● What you will do: In your copy, the records appear word for word and the pictures do not appear at all.

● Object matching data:
::::

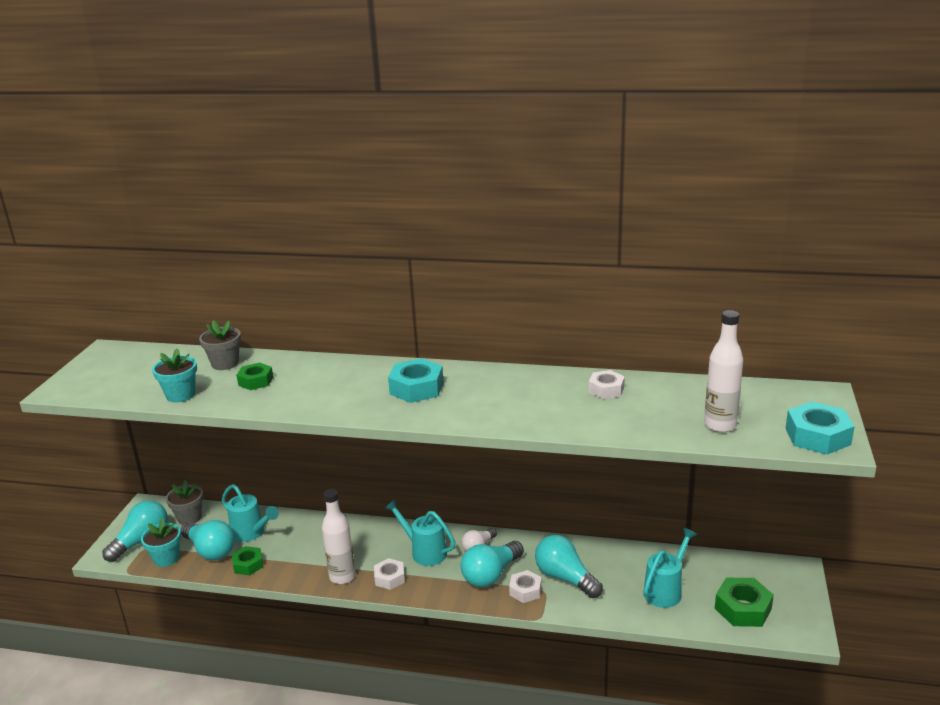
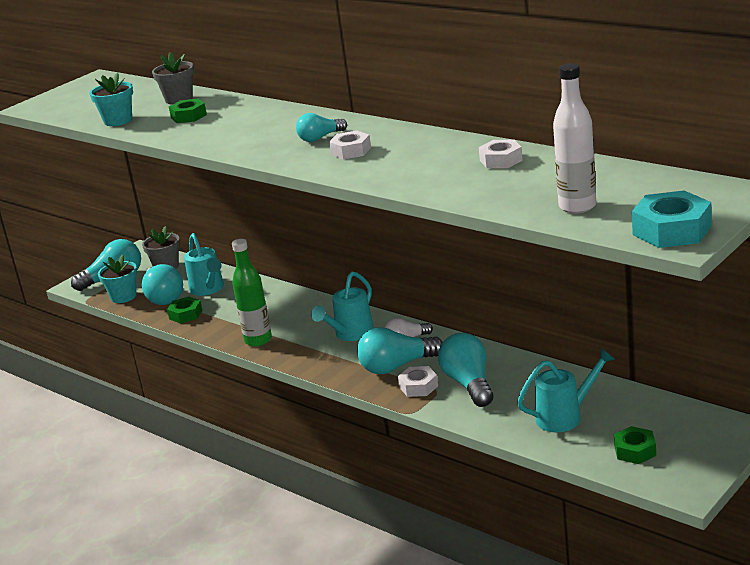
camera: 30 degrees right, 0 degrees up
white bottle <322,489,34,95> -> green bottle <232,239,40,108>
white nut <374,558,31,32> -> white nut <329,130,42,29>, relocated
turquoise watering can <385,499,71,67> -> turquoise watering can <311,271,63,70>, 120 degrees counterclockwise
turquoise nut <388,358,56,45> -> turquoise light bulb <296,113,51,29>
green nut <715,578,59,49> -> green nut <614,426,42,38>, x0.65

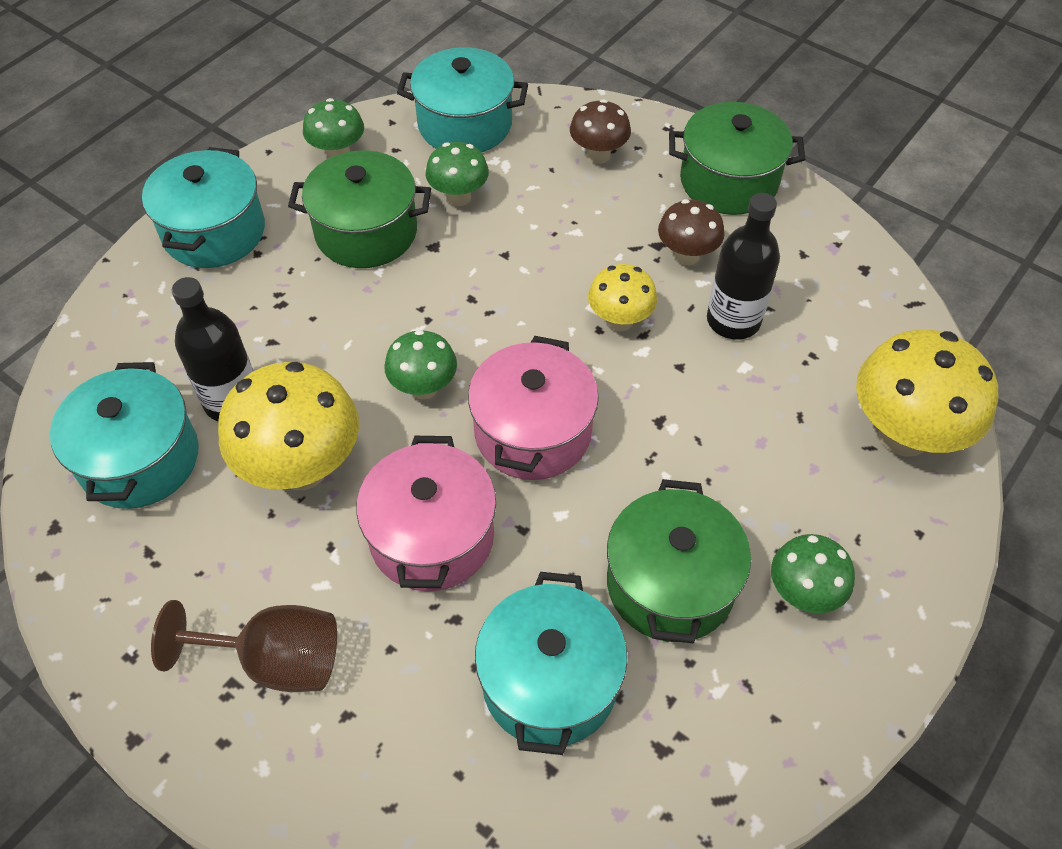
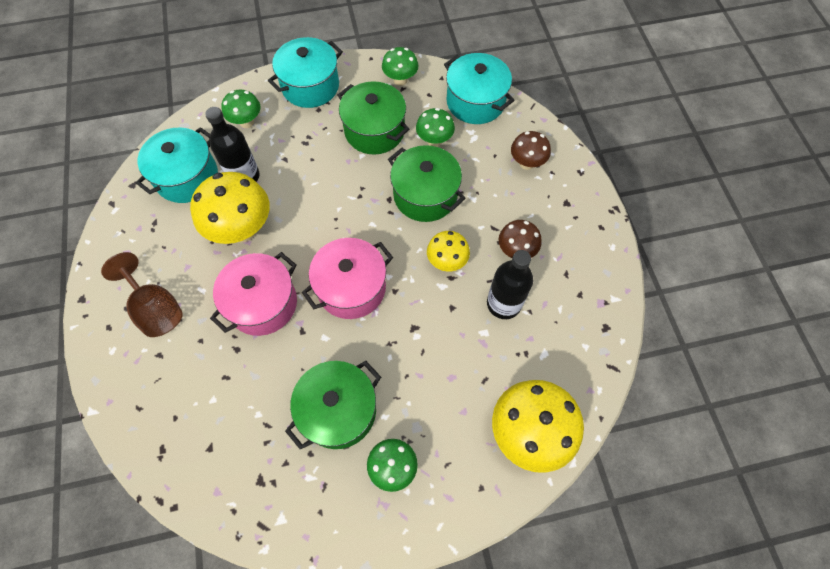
camera: 40 degrees right, 10 degrees up
green mushroom <384,330,73,69> -> green mushroom <221,90,39,38>, relocated
turquoise pot <475,572,152,183> -> none
green pot <669,102,136,113> -> green pot <388,145,78,77>, relocated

::::

● Finished task:
camera: 30 degrees right, 0 degrees up
white bottle <322,489,34,95> -> green bottle <232,239,40,108>
white nut <374,558,31,32> -> white nut <329,130,42,29>, relocated
turquoise watering can <385,499,71,67> -> turquoise watering can <311,271,63,70>, 120 degrees counterclockwise
turquoise nut <388,358,56,45> -> turquoise light bulb <296,113,51,29>
green nut <715,578,59,49> -> green nut <614,426,42,38>, x0.65

camera: 40 degrees right, 10 degrees up
green mushroom <384,330,73,69> -> green mushroom <221,90,39,38>, relocated
turquoise pot <475,572,152,183> -> none
green pot <669,102,136,113> -> green pot <388,145,78,77>, relocated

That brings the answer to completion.